■ TASK DESCRIPTION ■
Output exactly, and only, the stretch of lines beginning at the line with "red vase: 7 -> 6" and ending at the last line of the listing below. Drop the pictures.

* * * *

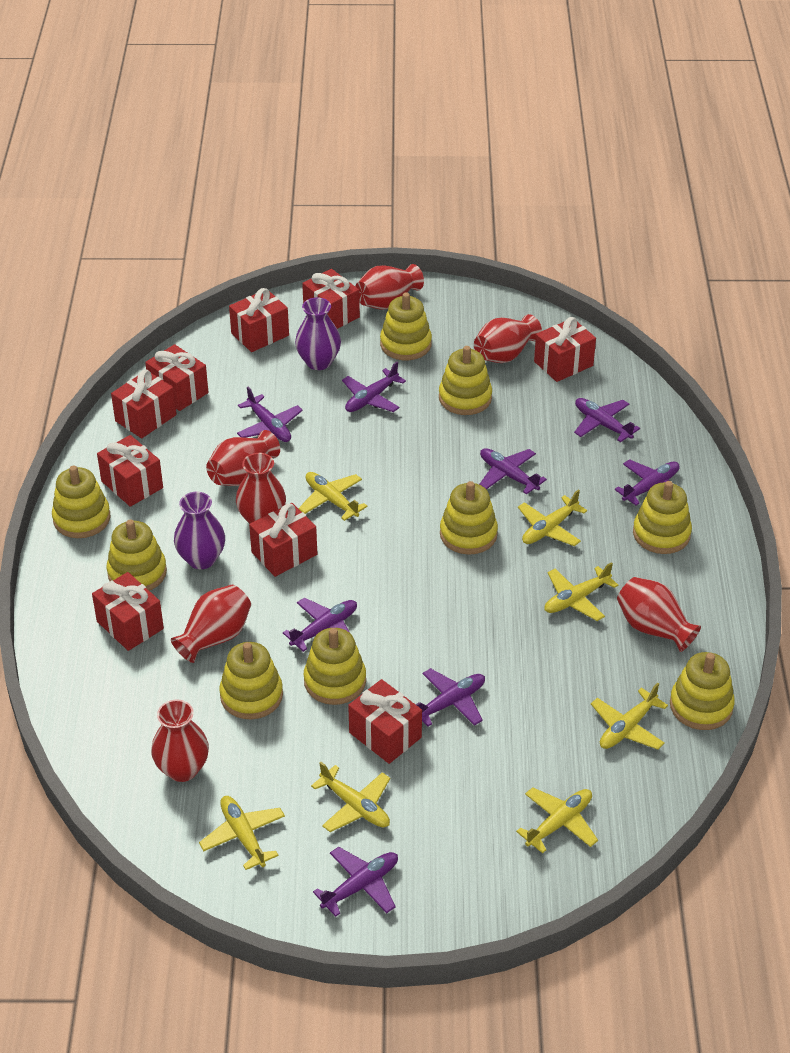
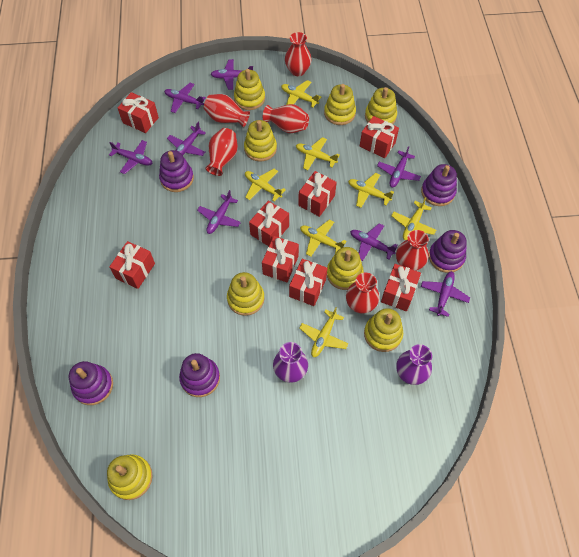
purple stacking toy: 0 -> 5
red gift: 9 -> 8
red vase: 7 -> 6
yellow stacking toy: 9 -> 8

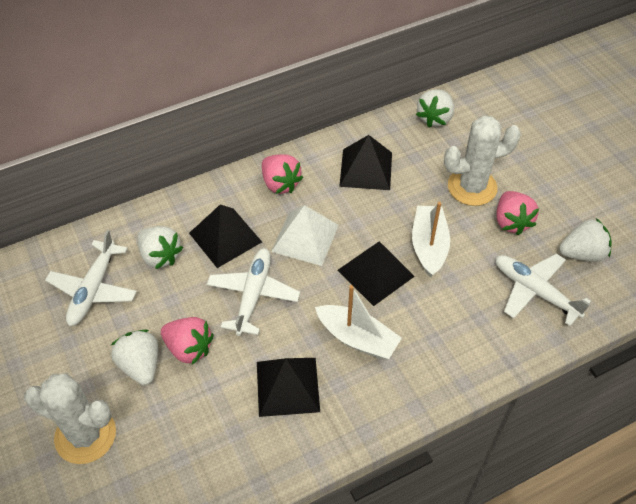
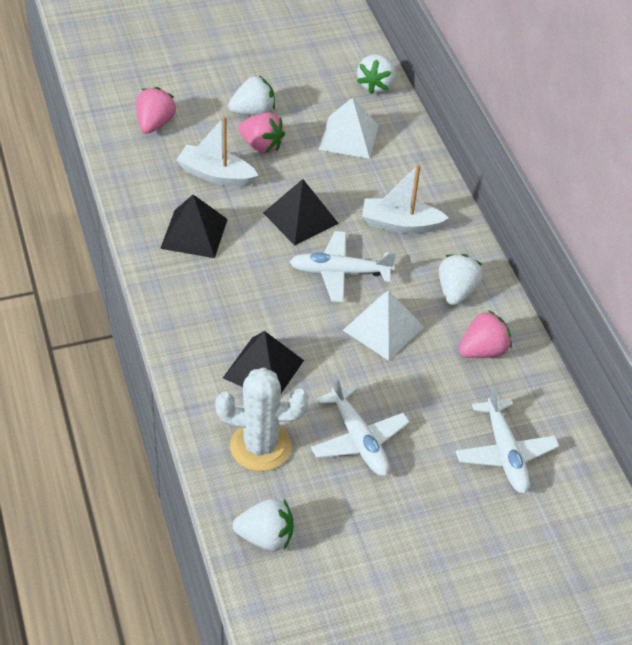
black pyramid: 4 -> 3
white cactus: 2 -> 1
white pyramid: 1 -> 2

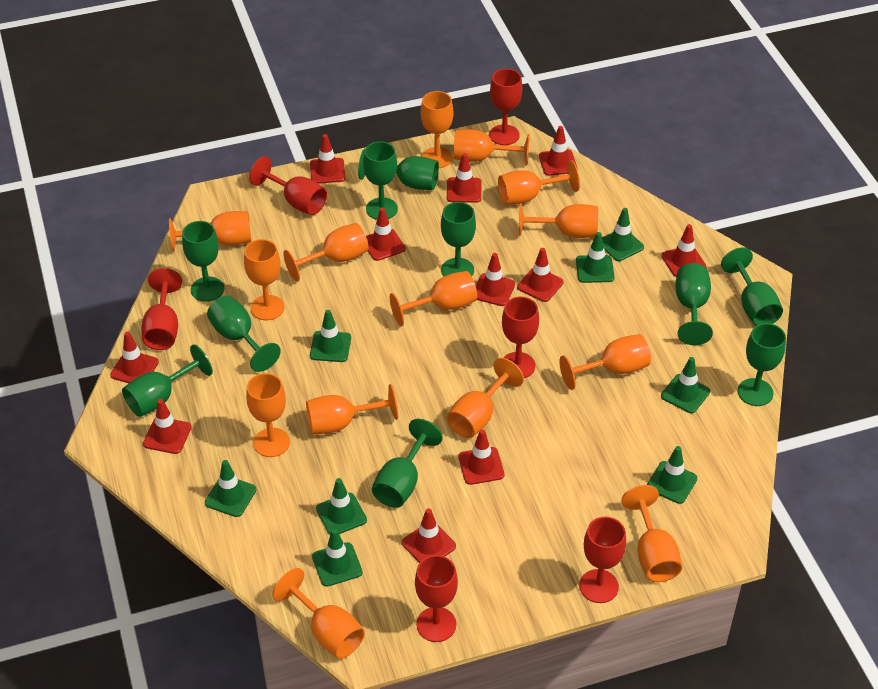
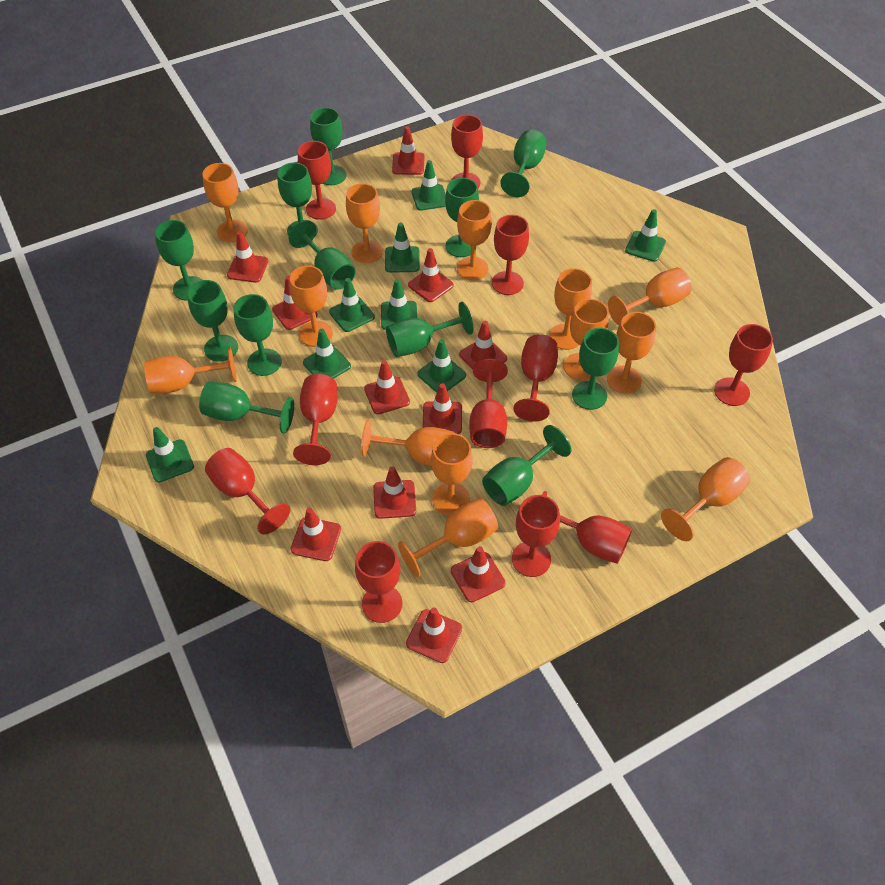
green goblet: 10 -> 12
orange goblet: 14 -> 13
red goblet: 6 -> 11

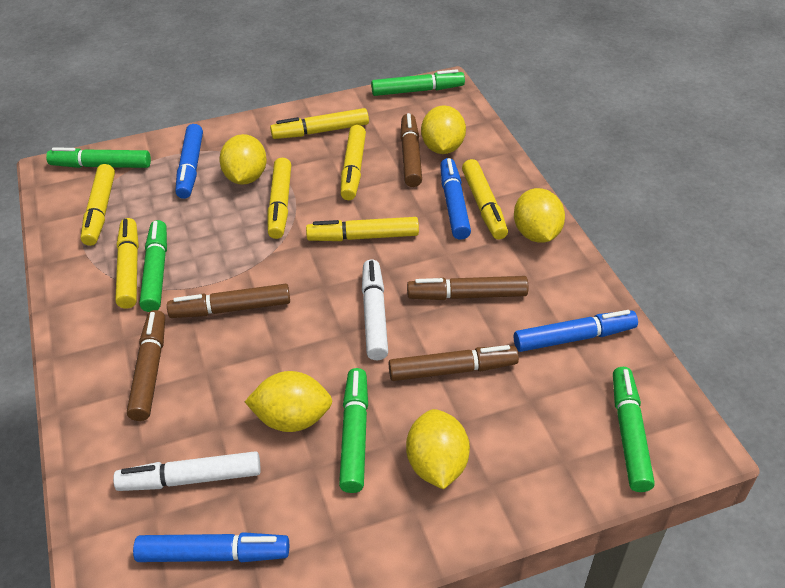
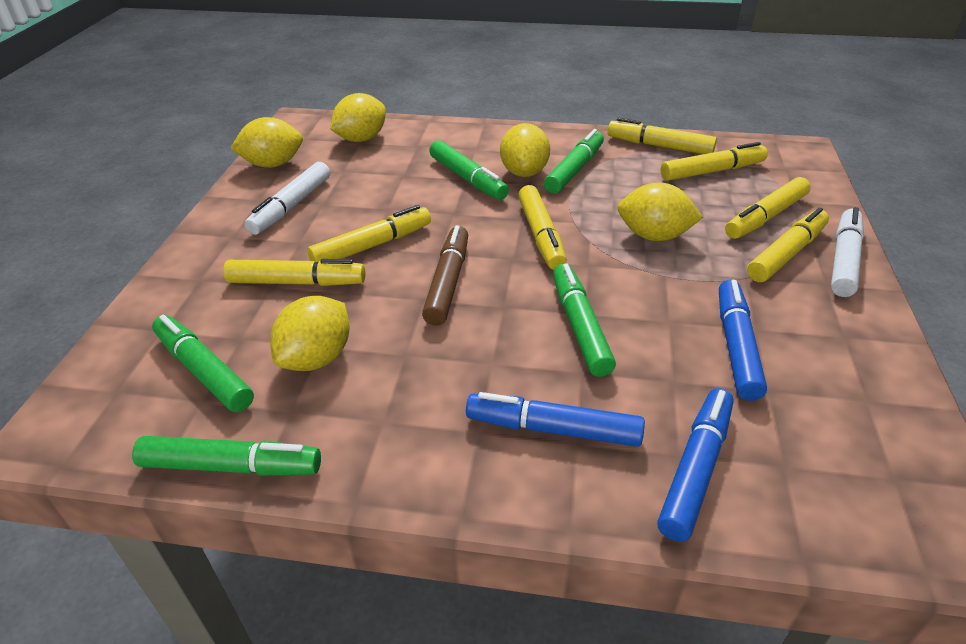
blue marker: 4 -> 3
brown marker: 5 -> 1

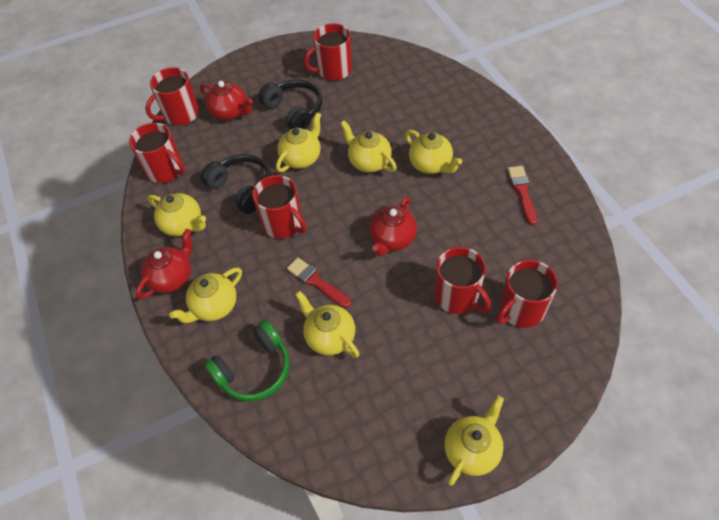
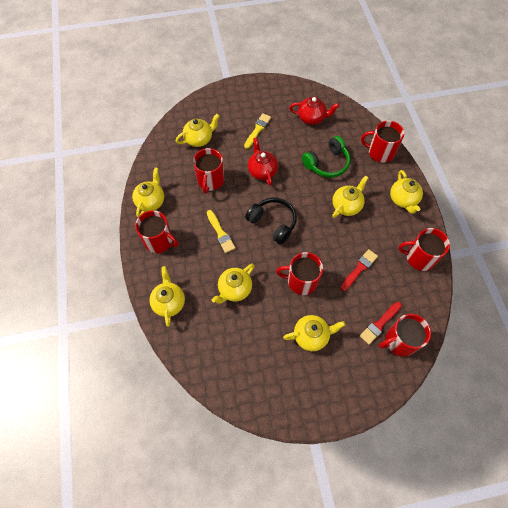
black headphones: 2 -> 1
red teapot: 3 -> 2
yellow brush: 0 -> 2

* * * *

■ RESPONSE ■
red vase: 7 -> 6
yellow stacking toy: 9 -> 8

black pyramid: 4 -> 3
white cactus: 2 -> 1
white pyramid: 1 -> 2

green goblet: 10 -> 12
orange goblet: 14 -> 13
red goblet: 6 -> 11

blue marker: 4 -> 3
brown marker: 5 -> 1

black headphones: 2 -> 1
red teapot: 3 -> 2
yellow brush: 0 -> 2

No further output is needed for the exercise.